Material supplied:
----

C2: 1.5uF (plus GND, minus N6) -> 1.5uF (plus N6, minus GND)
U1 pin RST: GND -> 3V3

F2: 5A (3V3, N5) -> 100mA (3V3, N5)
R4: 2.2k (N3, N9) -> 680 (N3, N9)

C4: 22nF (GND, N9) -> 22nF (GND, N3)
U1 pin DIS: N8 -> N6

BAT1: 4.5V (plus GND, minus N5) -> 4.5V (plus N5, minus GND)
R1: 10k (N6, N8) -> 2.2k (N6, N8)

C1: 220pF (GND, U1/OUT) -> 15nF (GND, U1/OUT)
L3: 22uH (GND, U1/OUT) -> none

----

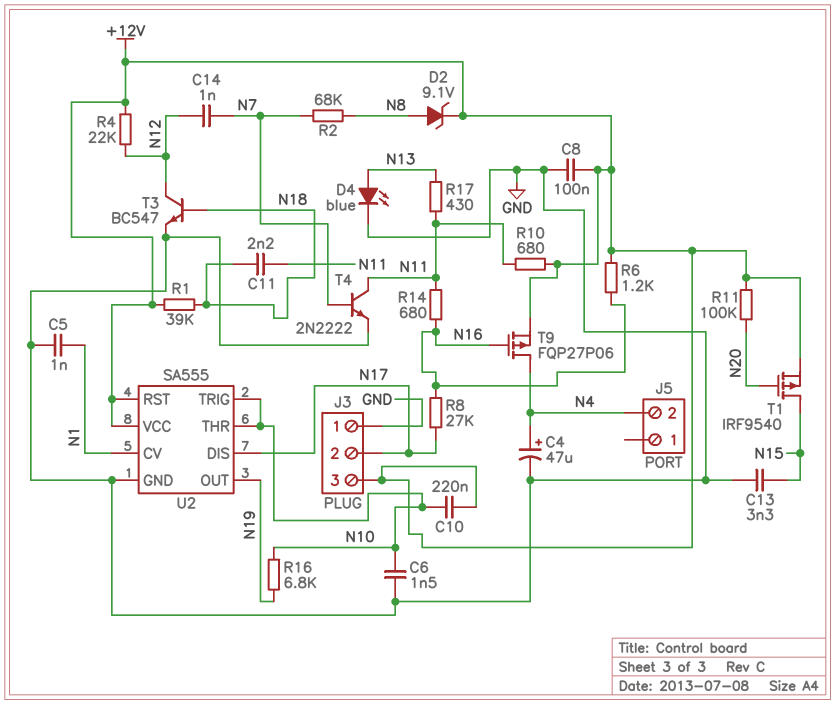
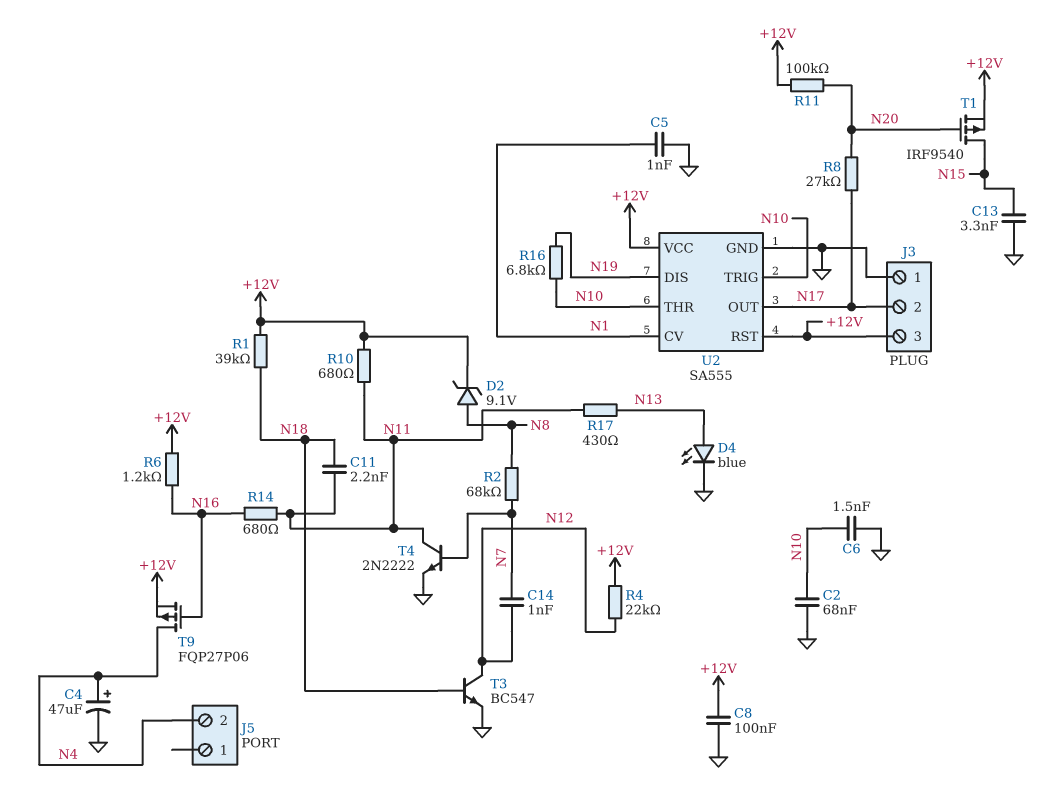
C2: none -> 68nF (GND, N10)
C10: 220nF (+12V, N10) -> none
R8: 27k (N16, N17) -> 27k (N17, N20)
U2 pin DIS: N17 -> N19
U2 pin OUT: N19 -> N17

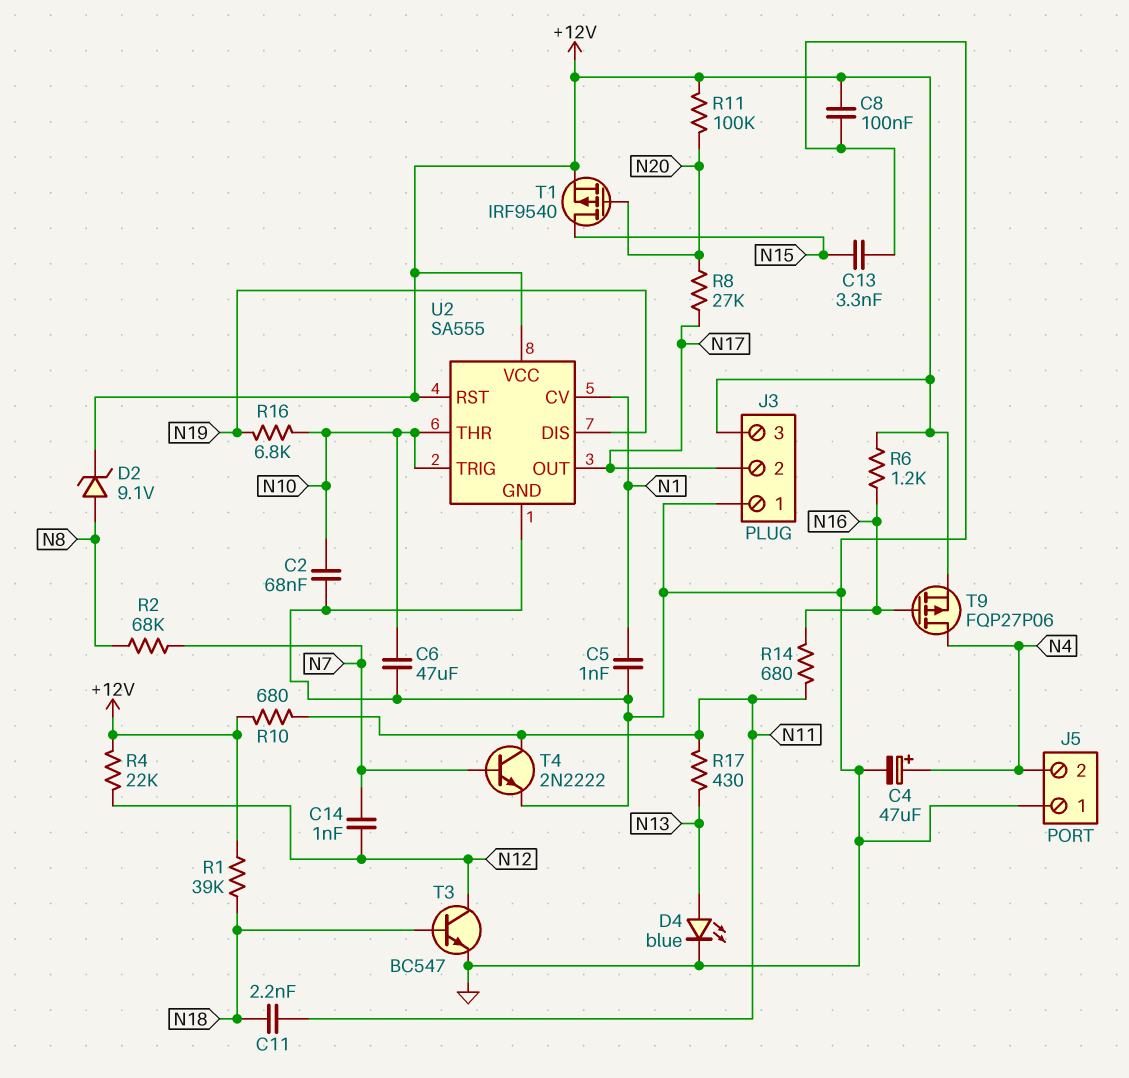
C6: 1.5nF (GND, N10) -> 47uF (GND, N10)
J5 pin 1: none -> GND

----

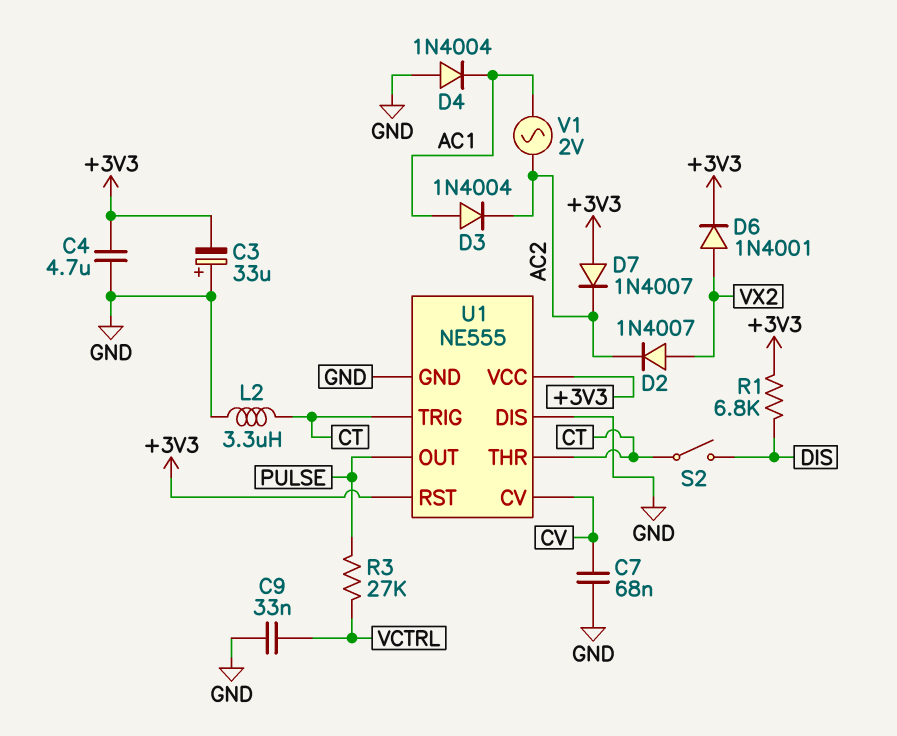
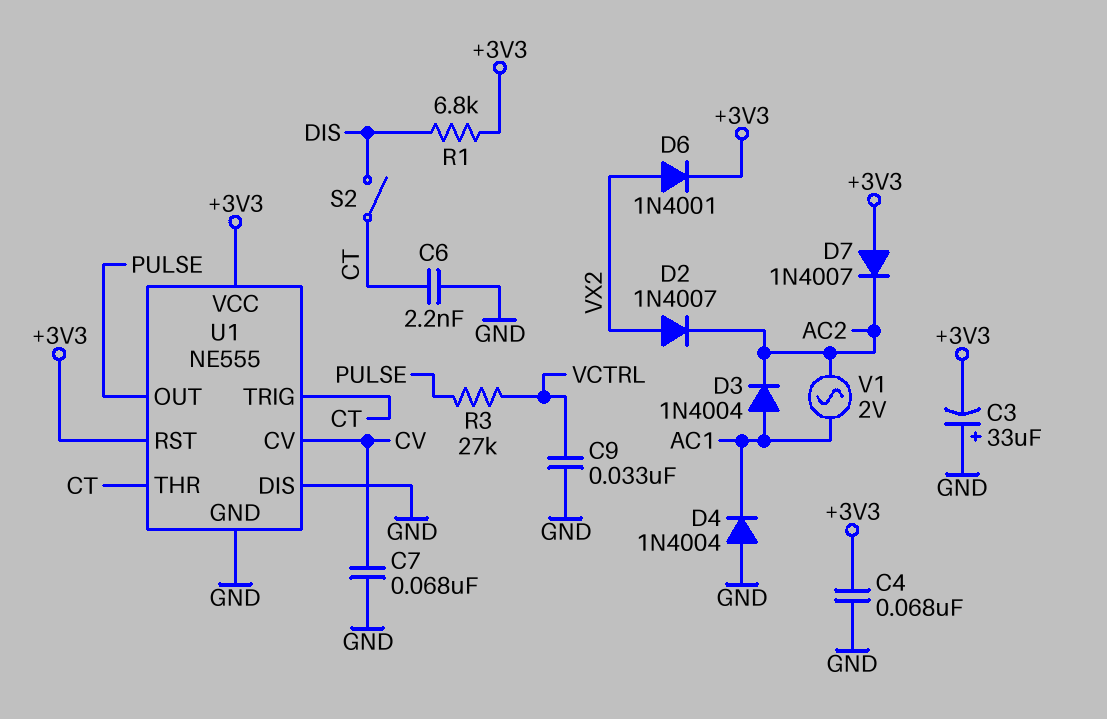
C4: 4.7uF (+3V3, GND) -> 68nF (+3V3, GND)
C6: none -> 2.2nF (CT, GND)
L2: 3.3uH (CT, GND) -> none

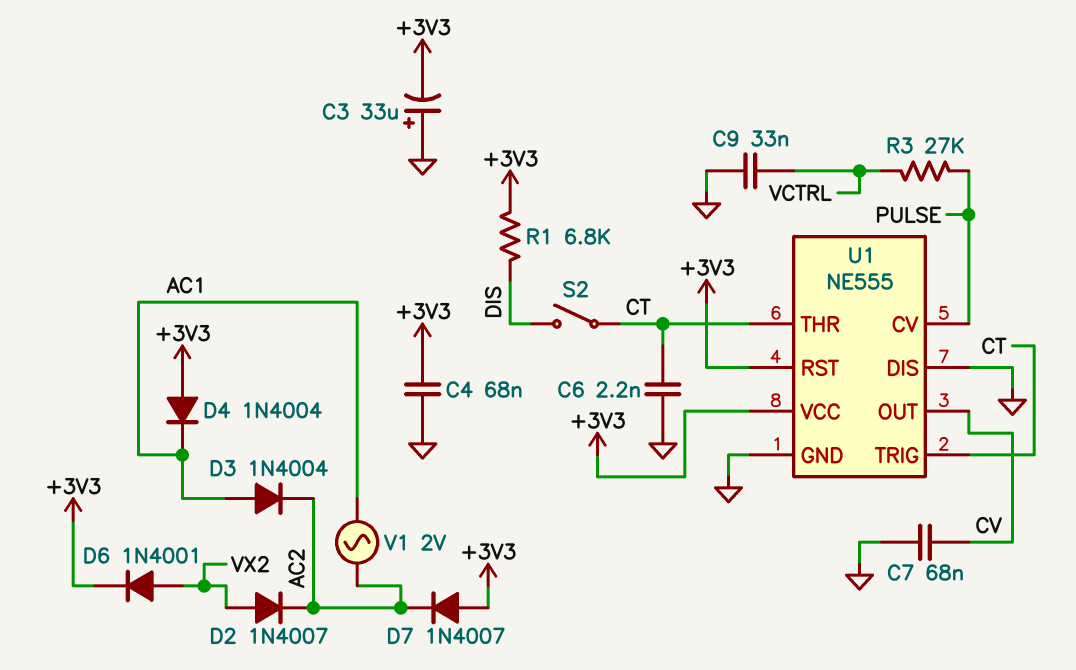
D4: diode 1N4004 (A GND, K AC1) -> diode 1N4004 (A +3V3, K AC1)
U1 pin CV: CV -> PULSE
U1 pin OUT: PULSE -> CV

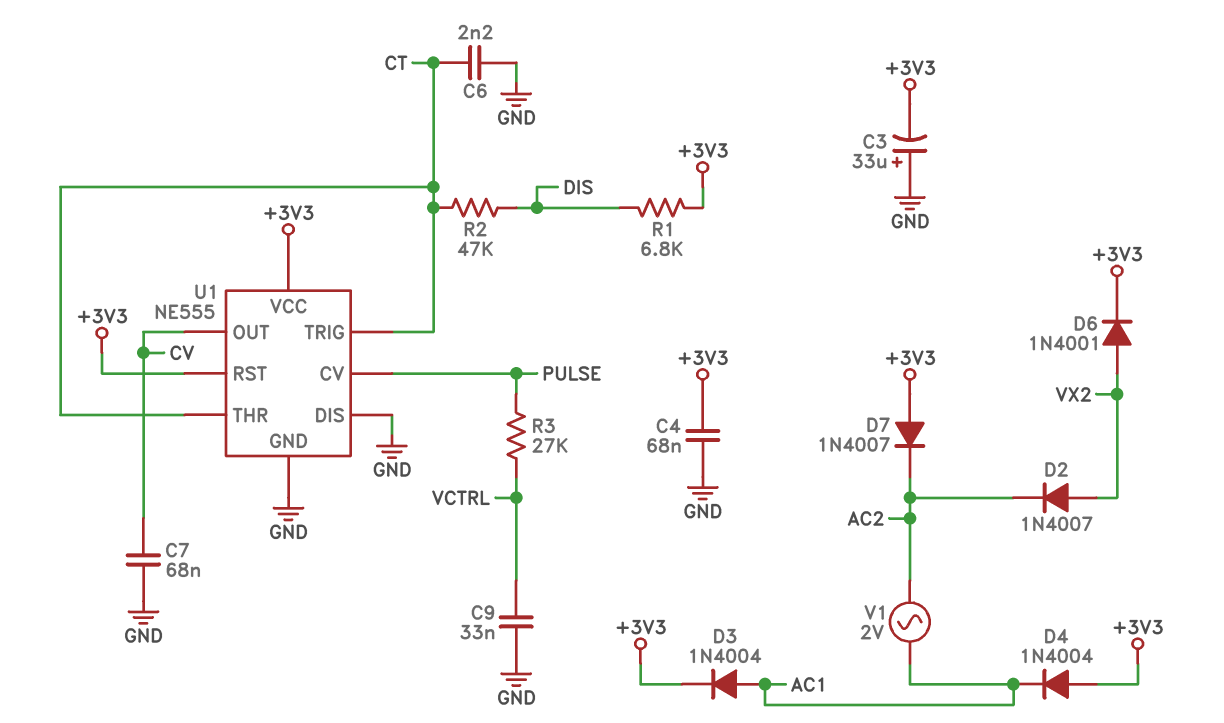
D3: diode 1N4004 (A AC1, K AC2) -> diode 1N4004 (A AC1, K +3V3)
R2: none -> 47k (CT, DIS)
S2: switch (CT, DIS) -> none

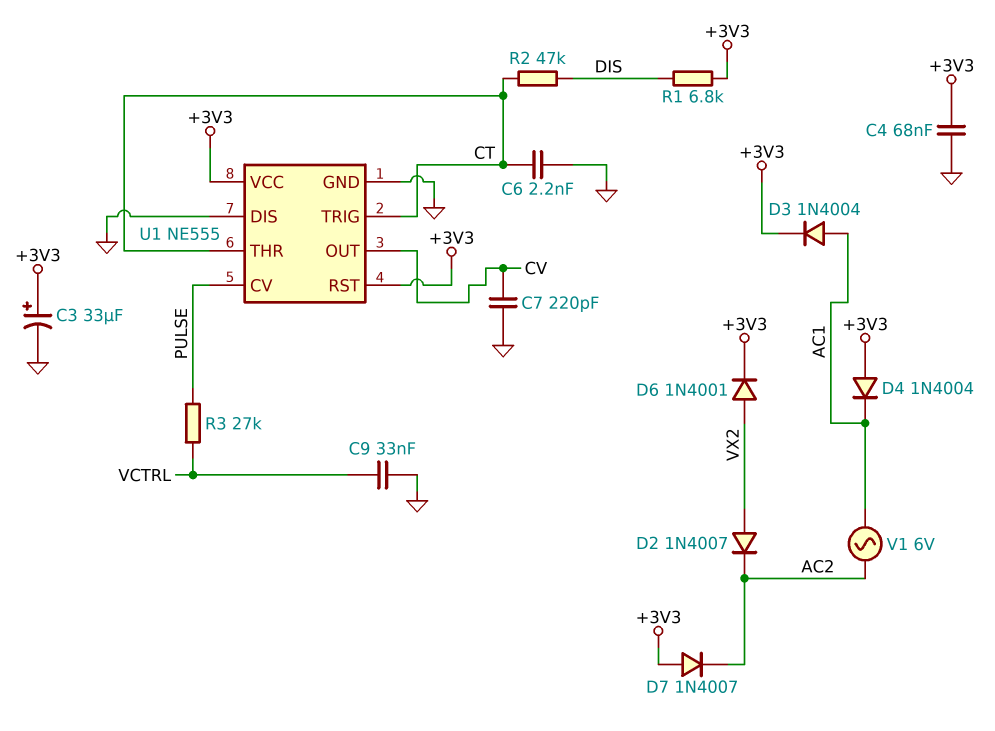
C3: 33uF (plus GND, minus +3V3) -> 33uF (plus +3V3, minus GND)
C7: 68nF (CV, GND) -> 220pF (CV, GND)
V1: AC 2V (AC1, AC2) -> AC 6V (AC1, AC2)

----

Task goal:
Between and including the line above that contains "L2: 3.3uH (CT, GND) -> none" and the line that contains "C7: 68nF (CV, GND) -> 220pF (CV, GND)", restate every line word for word. Pictures stay out.

Result below:
L2: 3.3uH (CT, GND) -> none

D4: diode 1N4004 (A GND, K AC1) -> diode 1N4004 (A +3V3, K AC1)
U1 pin CV: CV -> PULSE
U1 pin OUT: PULSE -> CV

D3: diode 1N4004 (A AC1, K AC2) -> diode 1N4004 (A AC1, K +3V3)
R2: none -> 47k (CT, DIS)
S2: switch (CT, DIS) -> none

C3: 33uF (plus GND, minus +3V3) -> 33uF (plus +3V3, minus GND)
C7: 68nF (CV, GND) -> 220pF (CV, GND)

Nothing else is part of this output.